● Data for the task
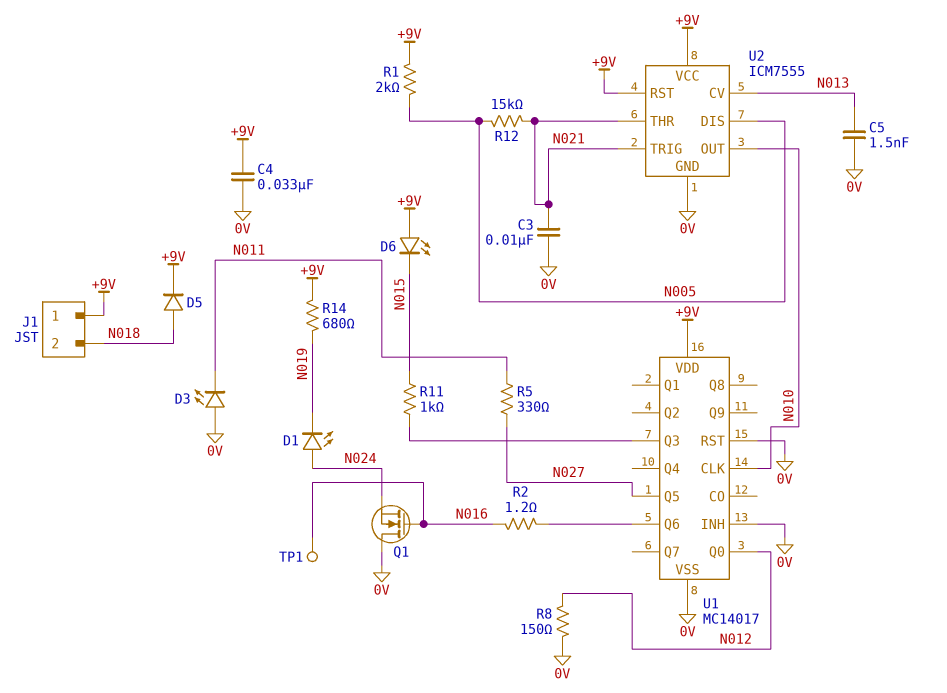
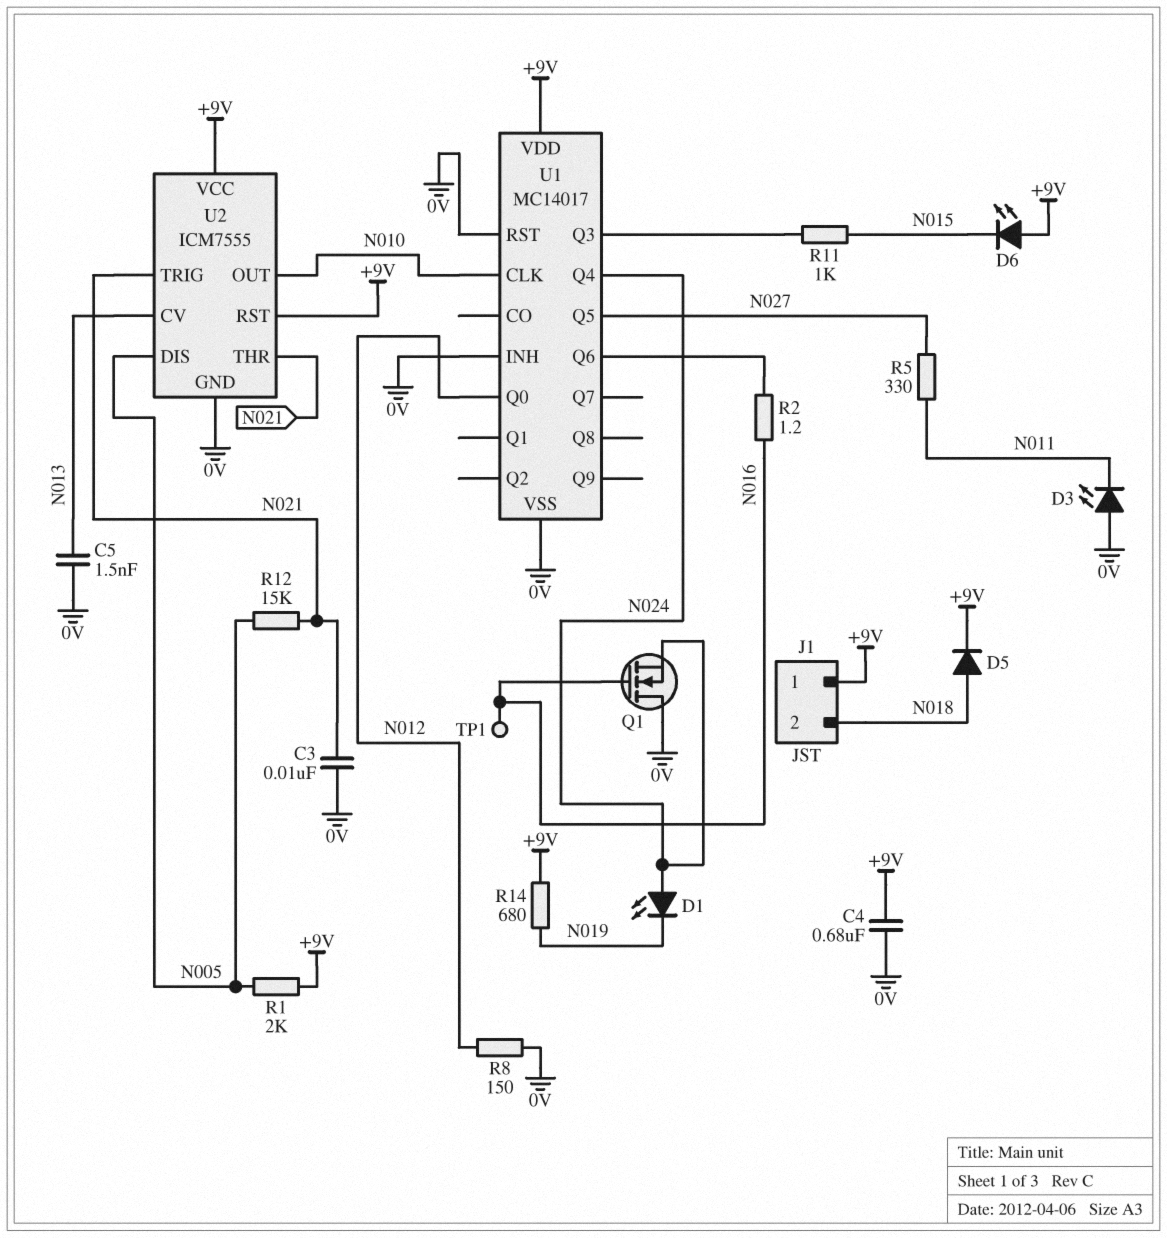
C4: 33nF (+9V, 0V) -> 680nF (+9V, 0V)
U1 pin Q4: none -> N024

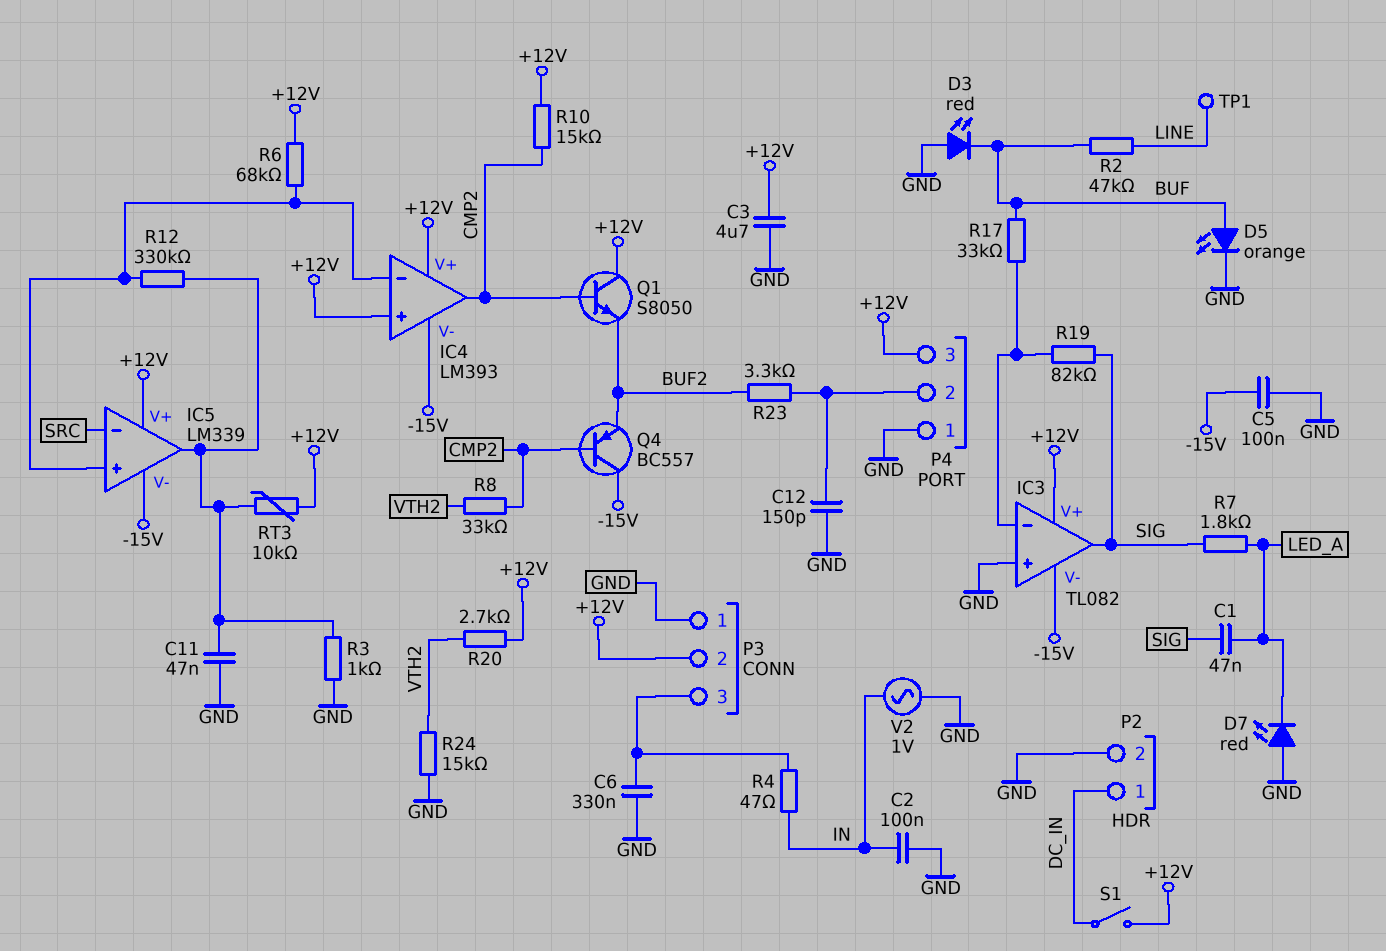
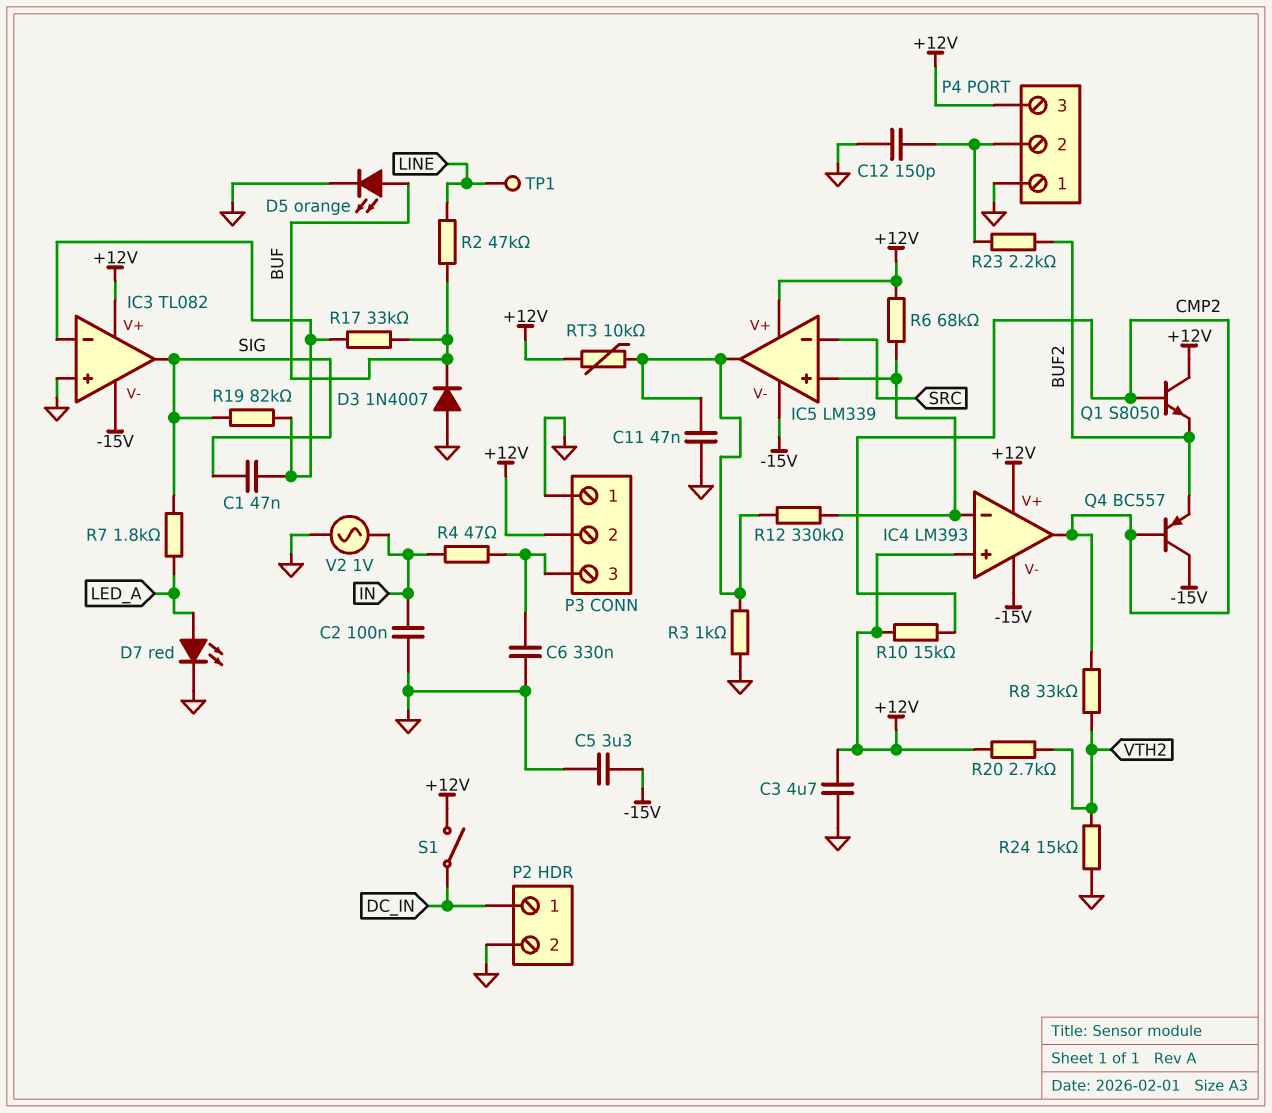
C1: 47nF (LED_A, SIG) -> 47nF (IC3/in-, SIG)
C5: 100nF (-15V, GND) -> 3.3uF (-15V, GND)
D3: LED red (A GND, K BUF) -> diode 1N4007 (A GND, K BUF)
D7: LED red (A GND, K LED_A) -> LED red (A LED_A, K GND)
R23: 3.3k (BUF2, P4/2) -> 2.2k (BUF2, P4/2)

● Action item
The answer must repeat every line of the listing exactly and leave the pictures out.

● Answer section
C4: 33nF (+9V, 0V) -> 680nF (+9V, 0V)
U1 pin Q4: none -> N024

C1: 47nF (LED_A, SIG) -> 47nF (IC3/in-, SIG)
C5: 100nF (-15V, GND) -> 3.3uF (-15V, GND)
D3: LED red (A GND, K BUF) -> diode 1N4007 (A GND, K BUF)
D7: LED red (A GND, K LED_A) -> LED red (A LED_A, K GND)
R23: 3.3k (BUF2, P4/2) -> 2.2k (BUF2, P4/2)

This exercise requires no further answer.